§ **What you are asked to do**: From the records below, copy each line in which the string "plus" occurs.

§ **Supplied data**:
# # # # #

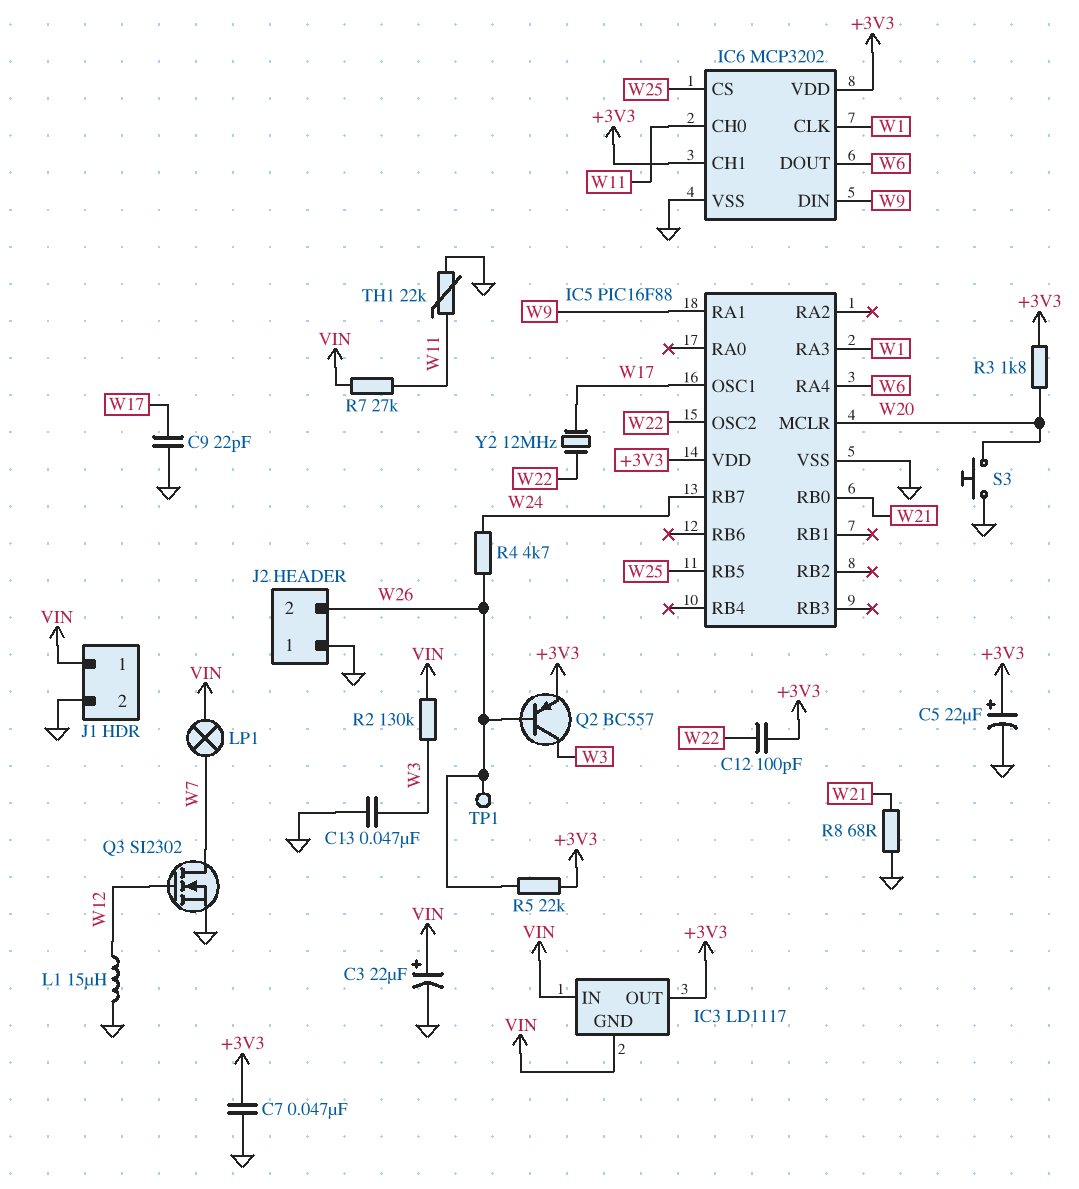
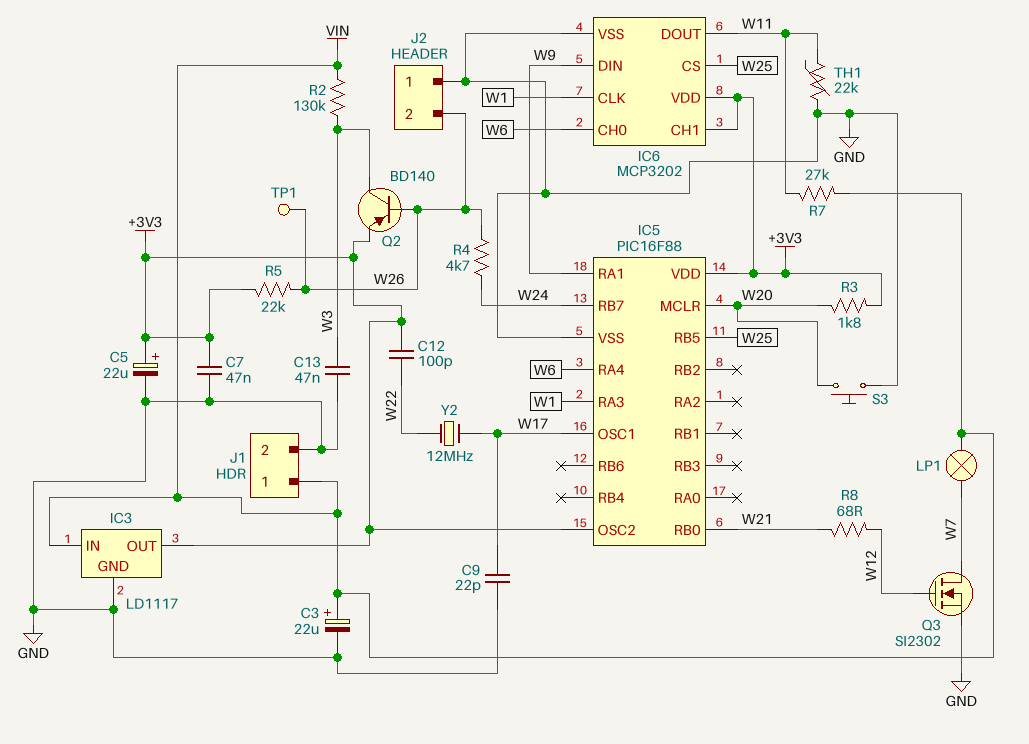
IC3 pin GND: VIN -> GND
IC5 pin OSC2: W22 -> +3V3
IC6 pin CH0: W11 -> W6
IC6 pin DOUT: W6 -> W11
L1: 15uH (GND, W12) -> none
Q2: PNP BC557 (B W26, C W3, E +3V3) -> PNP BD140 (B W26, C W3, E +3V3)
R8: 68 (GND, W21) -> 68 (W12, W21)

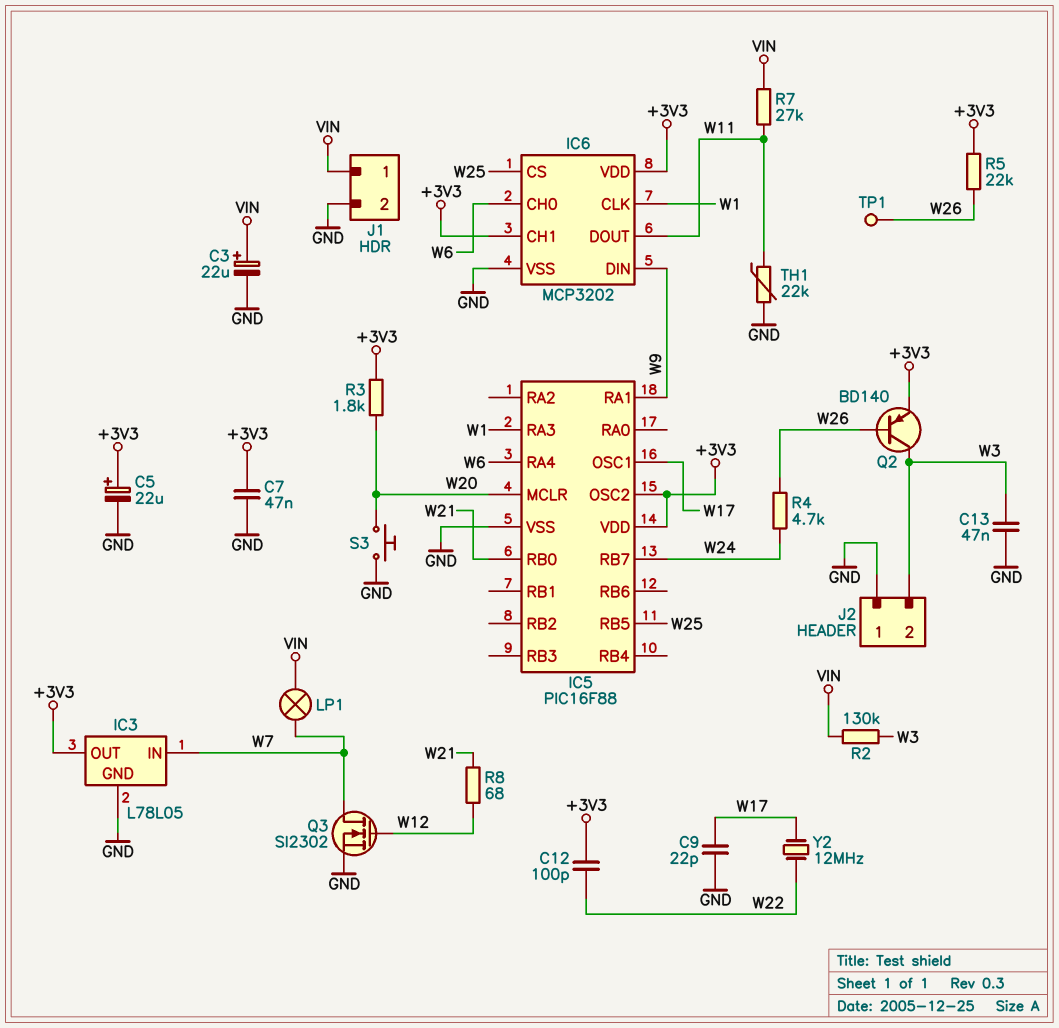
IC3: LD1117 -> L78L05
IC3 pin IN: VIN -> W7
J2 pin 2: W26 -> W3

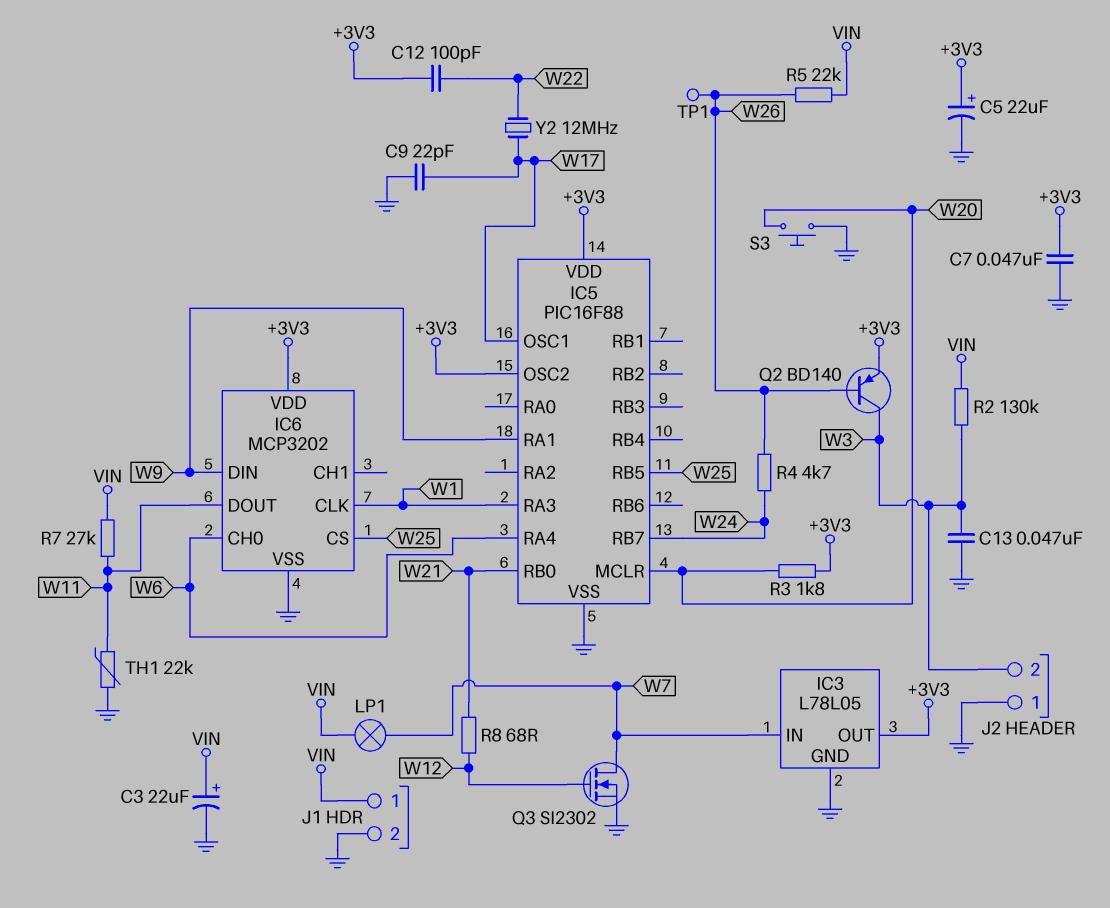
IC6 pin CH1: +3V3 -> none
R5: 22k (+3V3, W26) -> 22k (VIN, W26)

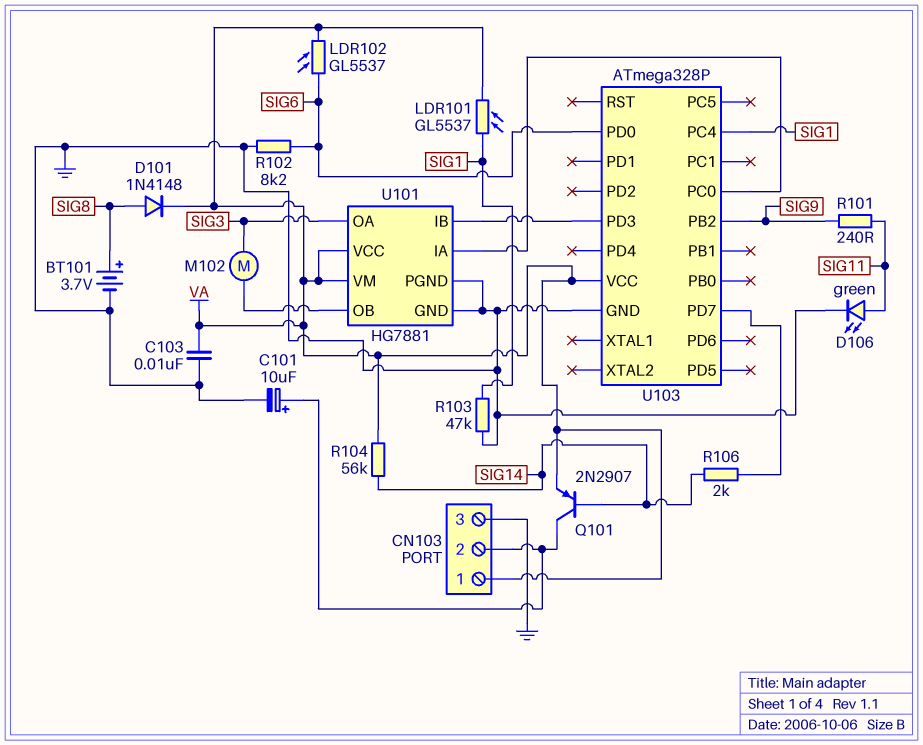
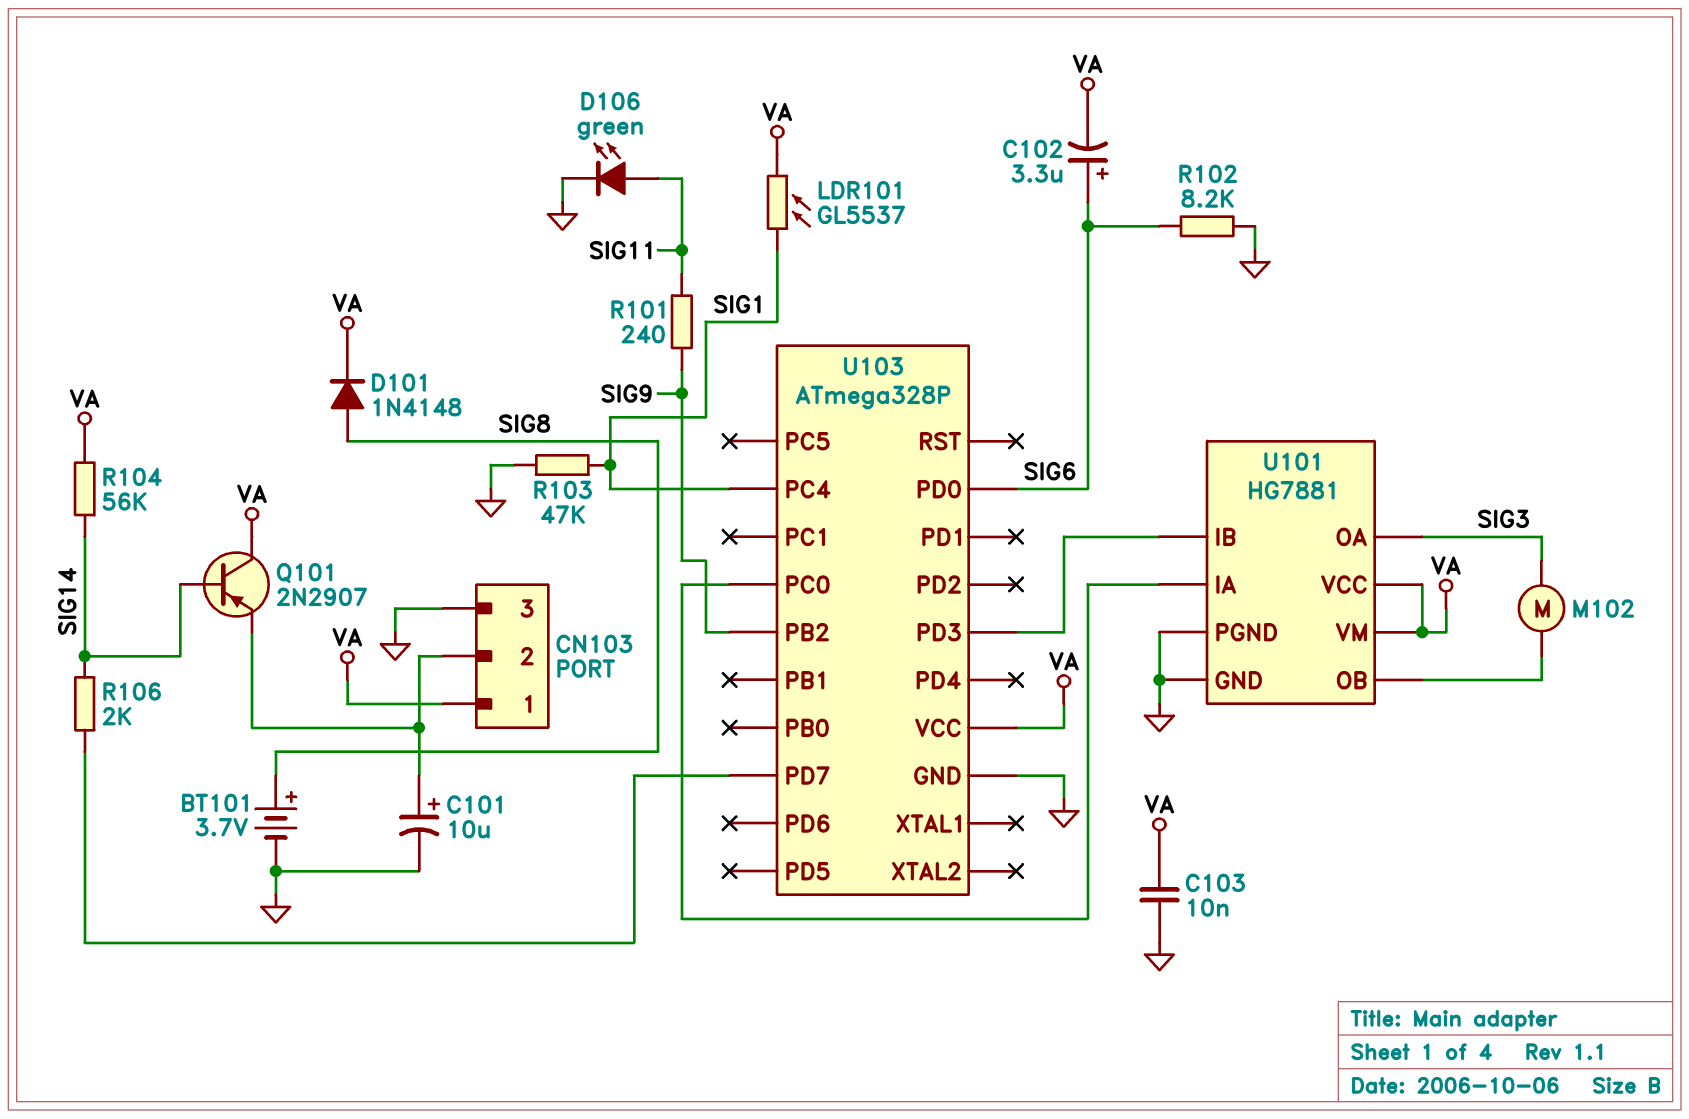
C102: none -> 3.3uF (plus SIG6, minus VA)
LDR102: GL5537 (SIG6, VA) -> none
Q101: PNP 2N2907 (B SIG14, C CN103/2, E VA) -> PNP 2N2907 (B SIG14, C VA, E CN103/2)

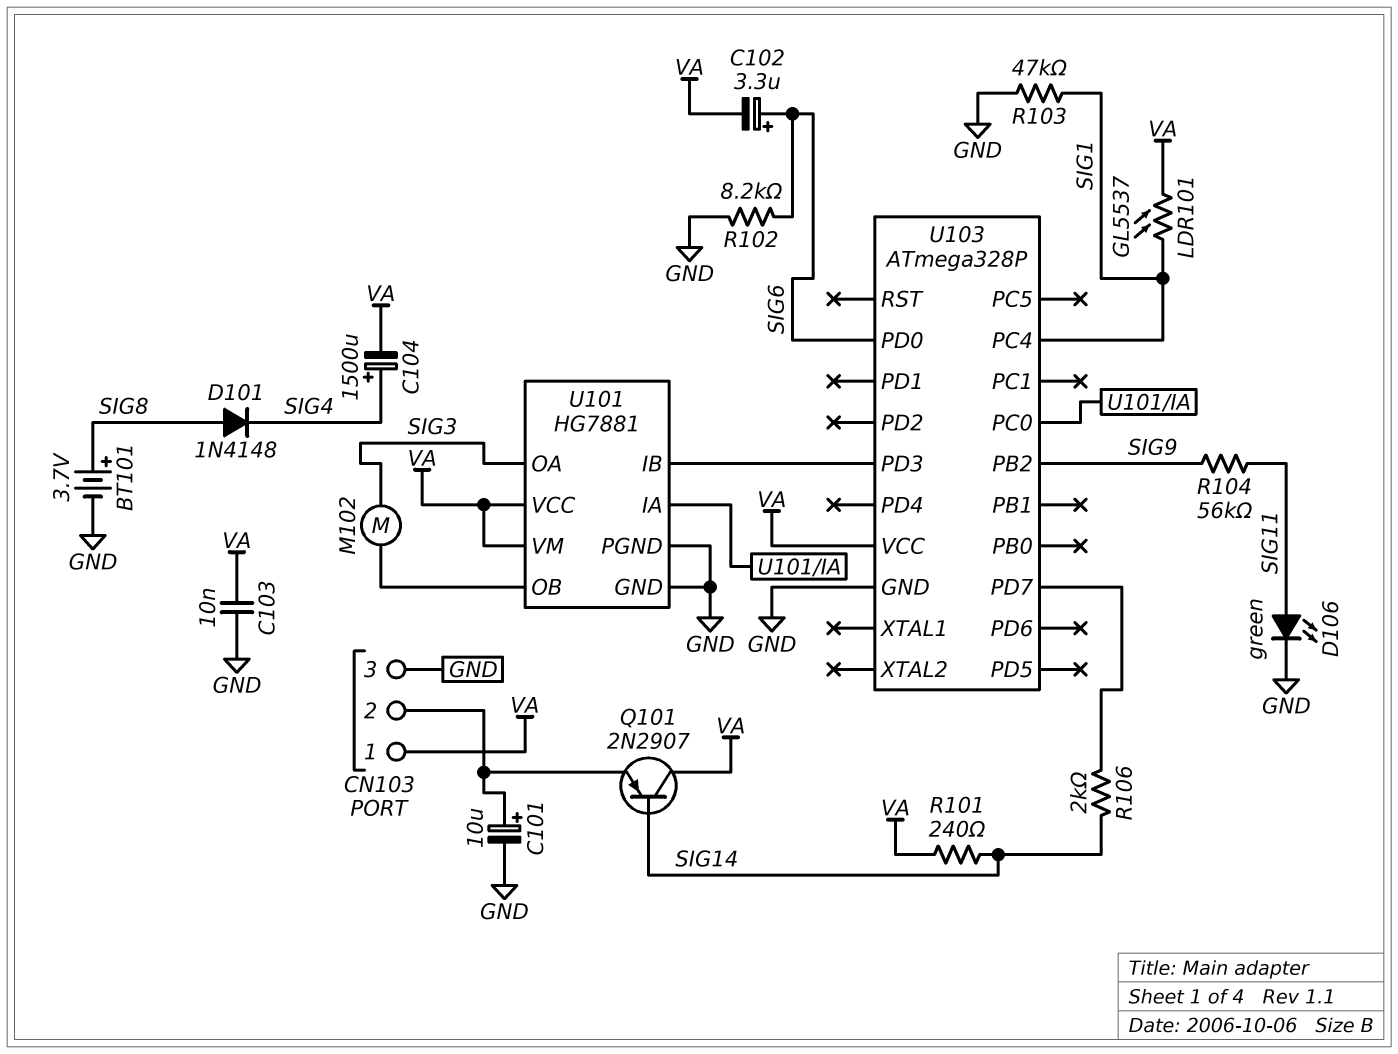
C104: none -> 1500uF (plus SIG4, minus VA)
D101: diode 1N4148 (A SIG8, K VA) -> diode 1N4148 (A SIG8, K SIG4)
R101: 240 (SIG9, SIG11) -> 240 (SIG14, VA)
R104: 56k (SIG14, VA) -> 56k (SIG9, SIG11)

# # # # #

§ **Problem solution**:
C102: none -> 3.3uF (plus SIG6, minus VA)
C104: none -> 1500uF (plus SIG4, minus VA)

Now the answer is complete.